# What you will do
Print each line exactly, beginning with the one where "(247, 235) = (250, 346): white" appears and ending at the last line below.

Collected data:
==*==
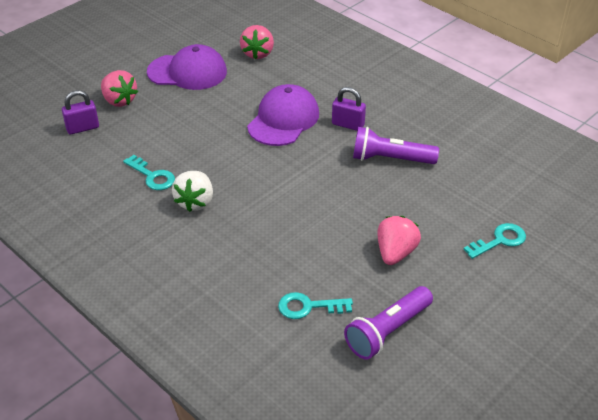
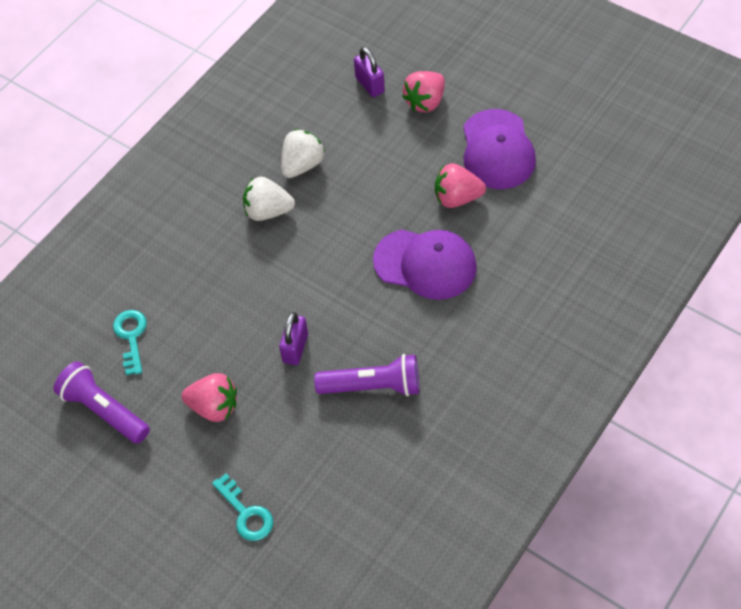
camera: 85 degrees right, 15 degrees up
(152, 176) = (302, 165): turquoise key -> white strawberry
(258, 53) = (558, 212): pink strawberry -> pink strawberry (457, 198)
(348, 124) = (430, 332): purple padlock -> purple padlock (295, 348)
(390, 159) = (372, 386): purple flashlight -> purple flashlight turned 90 degrees clockwise

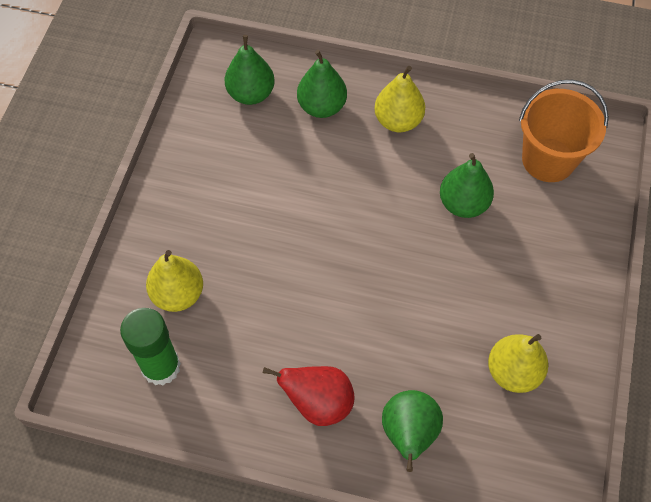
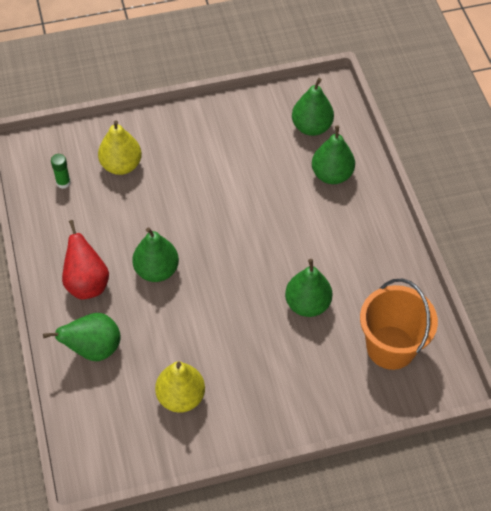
camera: 60 degrees right, 5 degrees down
(161, 367) = (63, 182): green glue stick -> green glue stick, size x0.49
(342, 323) = (156, 270): none -> green pear
(398, 121) = (354, 229): yellow pear -> none

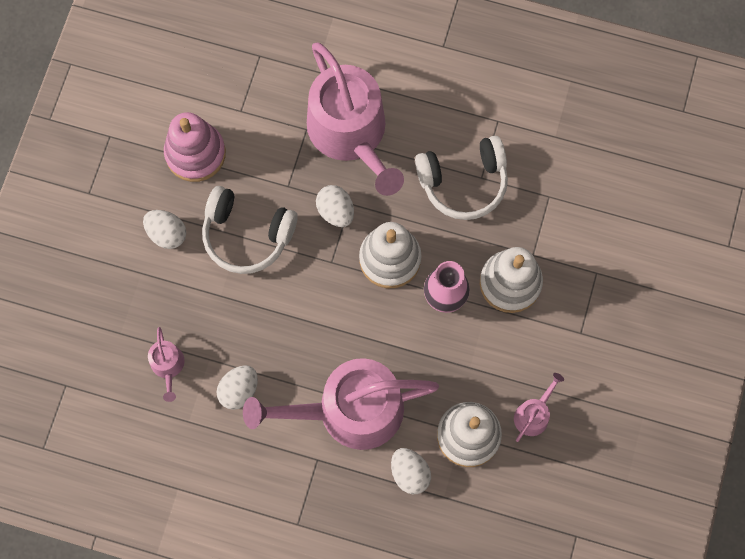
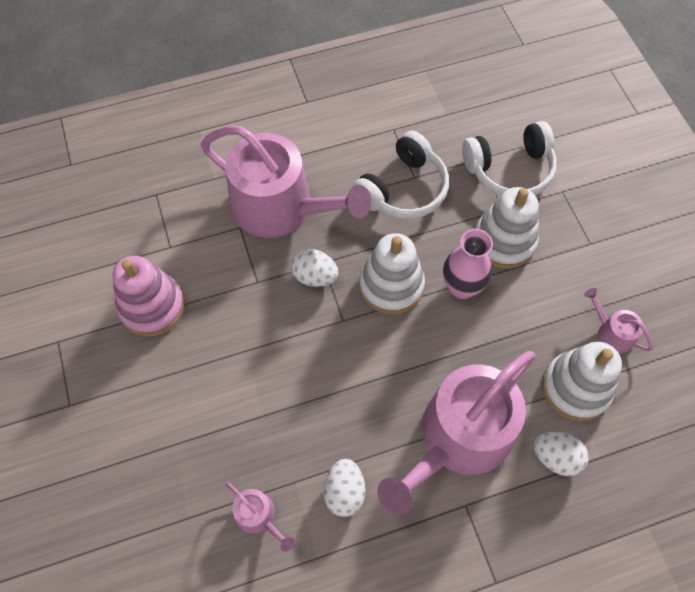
camera: 35 degrees left, 10 degrees down
(167, 234) = (172, 393): white egg -> none
(247, 235) = (250, 346): white headphones -> white headphones (509, 170)
(533, 414) = (611, 332): pink watering can -> pink watering can turned 45 degrees counterclockwise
==*==
# Answer
(247, 235) = (250, 346): white headphones -> white headphones (509, 170)
(533, 414) = (611, 332): pink watering can -> pink watering can turned 45 degrees counterclockwise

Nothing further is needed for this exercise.